About this exercise: Set down exactly the lines below between the line holding "(405, 204) = (139, 344): none" and the line holding "(752, 371) = (597, 345): green", inclusive; no other line belongs in the answer.

-=-=-

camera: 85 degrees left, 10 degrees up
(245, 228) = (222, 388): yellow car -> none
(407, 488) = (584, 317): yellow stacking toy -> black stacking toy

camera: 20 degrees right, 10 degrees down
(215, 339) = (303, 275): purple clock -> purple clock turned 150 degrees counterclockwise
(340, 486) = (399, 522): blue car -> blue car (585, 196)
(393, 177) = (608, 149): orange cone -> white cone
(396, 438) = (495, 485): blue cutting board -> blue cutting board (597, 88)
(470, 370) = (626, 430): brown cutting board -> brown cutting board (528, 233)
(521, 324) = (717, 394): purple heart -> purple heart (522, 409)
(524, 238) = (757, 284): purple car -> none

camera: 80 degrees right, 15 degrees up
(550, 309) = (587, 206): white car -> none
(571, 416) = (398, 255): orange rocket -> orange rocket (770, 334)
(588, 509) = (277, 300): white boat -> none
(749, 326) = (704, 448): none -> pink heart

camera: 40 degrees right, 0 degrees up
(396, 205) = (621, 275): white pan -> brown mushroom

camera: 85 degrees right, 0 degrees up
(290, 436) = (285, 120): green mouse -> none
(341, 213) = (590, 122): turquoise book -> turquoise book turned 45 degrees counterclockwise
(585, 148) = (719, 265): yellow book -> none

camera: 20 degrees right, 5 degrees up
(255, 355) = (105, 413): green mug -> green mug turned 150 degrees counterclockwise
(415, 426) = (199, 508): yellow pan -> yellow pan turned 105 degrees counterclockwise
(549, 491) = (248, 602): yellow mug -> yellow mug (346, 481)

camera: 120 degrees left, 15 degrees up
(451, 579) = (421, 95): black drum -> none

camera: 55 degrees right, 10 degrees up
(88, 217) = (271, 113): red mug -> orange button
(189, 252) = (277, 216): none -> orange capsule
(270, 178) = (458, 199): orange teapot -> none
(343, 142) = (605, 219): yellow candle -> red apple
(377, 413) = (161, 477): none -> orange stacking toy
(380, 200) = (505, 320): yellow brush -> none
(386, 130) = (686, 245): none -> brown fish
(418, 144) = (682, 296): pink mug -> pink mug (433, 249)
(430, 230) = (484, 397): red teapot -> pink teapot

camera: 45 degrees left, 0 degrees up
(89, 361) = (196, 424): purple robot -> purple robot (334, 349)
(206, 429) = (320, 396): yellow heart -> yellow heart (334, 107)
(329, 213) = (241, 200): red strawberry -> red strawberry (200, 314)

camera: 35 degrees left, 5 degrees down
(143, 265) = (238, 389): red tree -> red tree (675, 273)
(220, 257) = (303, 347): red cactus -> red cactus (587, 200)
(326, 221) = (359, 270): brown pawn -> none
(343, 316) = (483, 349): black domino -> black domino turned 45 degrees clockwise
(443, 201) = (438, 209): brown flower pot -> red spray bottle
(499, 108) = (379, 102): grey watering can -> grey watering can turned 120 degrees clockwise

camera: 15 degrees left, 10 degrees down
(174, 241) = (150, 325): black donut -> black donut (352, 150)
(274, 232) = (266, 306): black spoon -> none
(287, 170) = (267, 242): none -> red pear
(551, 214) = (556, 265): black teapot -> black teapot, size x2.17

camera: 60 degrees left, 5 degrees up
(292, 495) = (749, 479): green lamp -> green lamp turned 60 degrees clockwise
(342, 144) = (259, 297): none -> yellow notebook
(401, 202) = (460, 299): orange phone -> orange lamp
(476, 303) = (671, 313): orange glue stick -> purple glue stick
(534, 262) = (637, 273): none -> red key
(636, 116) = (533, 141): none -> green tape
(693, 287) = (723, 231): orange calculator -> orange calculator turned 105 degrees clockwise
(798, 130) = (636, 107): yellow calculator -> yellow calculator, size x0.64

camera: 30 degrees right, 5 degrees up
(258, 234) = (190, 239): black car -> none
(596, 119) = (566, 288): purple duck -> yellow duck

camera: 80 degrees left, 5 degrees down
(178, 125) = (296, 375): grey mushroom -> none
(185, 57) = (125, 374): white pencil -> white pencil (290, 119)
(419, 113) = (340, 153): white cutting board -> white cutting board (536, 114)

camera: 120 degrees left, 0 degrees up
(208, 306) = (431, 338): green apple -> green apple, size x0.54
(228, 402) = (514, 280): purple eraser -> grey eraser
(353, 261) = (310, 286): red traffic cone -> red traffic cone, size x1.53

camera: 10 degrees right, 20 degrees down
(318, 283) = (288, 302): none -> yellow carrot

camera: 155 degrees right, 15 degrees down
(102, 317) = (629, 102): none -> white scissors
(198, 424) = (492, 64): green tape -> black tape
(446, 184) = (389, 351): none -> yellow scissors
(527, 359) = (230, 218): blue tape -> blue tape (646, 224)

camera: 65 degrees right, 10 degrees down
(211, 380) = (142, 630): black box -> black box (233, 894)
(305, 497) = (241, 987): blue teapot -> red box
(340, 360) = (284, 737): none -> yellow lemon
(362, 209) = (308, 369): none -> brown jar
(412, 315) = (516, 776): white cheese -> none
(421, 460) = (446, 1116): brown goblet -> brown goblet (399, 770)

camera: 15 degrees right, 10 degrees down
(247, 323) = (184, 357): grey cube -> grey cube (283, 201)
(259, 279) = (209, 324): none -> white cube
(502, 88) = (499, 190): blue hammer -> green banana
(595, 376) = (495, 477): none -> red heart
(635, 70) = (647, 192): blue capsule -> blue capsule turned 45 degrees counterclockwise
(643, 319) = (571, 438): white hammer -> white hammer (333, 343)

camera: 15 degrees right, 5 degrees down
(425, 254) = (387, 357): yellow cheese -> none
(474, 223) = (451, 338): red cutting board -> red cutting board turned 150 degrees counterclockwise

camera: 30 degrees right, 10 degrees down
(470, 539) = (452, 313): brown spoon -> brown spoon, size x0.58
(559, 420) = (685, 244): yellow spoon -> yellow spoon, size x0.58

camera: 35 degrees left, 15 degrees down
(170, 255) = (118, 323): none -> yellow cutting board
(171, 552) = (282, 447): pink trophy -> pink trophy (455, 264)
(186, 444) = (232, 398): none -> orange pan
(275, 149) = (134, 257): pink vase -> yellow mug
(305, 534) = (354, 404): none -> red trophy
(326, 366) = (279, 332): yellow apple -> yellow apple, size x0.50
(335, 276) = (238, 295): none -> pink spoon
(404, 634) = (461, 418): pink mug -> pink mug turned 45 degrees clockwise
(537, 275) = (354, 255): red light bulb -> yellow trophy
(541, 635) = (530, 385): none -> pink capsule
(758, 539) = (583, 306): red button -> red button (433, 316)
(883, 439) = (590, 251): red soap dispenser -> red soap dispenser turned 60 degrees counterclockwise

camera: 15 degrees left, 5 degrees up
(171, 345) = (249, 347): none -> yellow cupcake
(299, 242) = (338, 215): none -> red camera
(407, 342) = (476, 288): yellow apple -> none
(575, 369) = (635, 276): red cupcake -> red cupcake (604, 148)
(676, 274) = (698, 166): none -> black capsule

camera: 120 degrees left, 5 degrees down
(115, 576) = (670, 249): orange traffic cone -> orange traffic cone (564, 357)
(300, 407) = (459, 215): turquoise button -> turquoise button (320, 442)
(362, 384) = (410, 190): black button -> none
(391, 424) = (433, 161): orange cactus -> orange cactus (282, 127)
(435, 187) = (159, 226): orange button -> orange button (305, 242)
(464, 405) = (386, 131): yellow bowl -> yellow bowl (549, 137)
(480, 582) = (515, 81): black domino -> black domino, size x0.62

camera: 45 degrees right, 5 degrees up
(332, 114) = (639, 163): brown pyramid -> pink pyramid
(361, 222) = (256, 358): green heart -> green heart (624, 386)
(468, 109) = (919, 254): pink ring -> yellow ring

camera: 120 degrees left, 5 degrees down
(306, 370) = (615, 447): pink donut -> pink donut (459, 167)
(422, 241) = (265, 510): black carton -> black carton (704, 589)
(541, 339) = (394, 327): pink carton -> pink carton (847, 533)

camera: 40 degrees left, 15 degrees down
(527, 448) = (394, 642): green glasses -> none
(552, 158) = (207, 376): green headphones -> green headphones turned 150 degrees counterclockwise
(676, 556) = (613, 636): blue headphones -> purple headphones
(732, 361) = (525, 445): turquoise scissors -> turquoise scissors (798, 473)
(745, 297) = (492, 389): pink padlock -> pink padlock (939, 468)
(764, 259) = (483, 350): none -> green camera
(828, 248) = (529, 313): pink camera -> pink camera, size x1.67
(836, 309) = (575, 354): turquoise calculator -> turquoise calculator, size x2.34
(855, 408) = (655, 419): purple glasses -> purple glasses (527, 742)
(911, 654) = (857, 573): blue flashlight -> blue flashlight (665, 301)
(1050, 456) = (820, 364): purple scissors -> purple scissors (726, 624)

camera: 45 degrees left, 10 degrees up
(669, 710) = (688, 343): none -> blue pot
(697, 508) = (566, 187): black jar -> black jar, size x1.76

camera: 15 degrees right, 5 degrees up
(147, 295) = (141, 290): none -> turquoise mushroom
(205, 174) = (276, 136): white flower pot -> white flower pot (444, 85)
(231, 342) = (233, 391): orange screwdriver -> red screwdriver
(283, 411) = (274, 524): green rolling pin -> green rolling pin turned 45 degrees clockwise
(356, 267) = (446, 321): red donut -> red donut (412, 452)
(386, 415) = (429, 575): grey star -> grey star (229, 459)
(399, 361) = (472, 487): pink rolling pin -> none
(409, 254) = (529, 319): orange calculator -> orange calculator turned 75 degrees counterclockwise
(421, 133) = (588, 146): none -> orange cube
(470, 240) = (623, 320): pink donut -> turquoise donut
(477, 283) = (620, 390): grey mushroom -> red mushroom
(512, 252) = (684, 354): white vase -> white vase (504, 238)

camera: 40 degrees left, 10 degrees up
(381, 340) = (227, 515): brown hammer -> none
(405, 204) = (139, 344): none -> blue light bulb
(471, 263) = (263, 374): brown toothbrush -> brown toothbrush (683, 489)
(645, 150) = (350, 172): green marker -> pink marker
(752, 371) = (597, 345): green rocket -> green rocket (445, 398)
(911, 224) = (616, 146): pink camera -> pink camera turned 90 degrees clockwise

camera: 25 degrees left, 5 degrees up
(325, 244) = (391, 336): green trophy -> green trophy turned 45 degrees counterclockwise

-=-=-

Response to the exercise:
(405, 204) = (139, 344): none -> blue light bulb
(471, 263) = (263, 374): brown toothbrush -> brown toothbrush (683, 489)
(645, 150) = (350, 172): green marker -> pink marker
(752, 371) = (597, 345): green rocket -> green rocket (445, 398)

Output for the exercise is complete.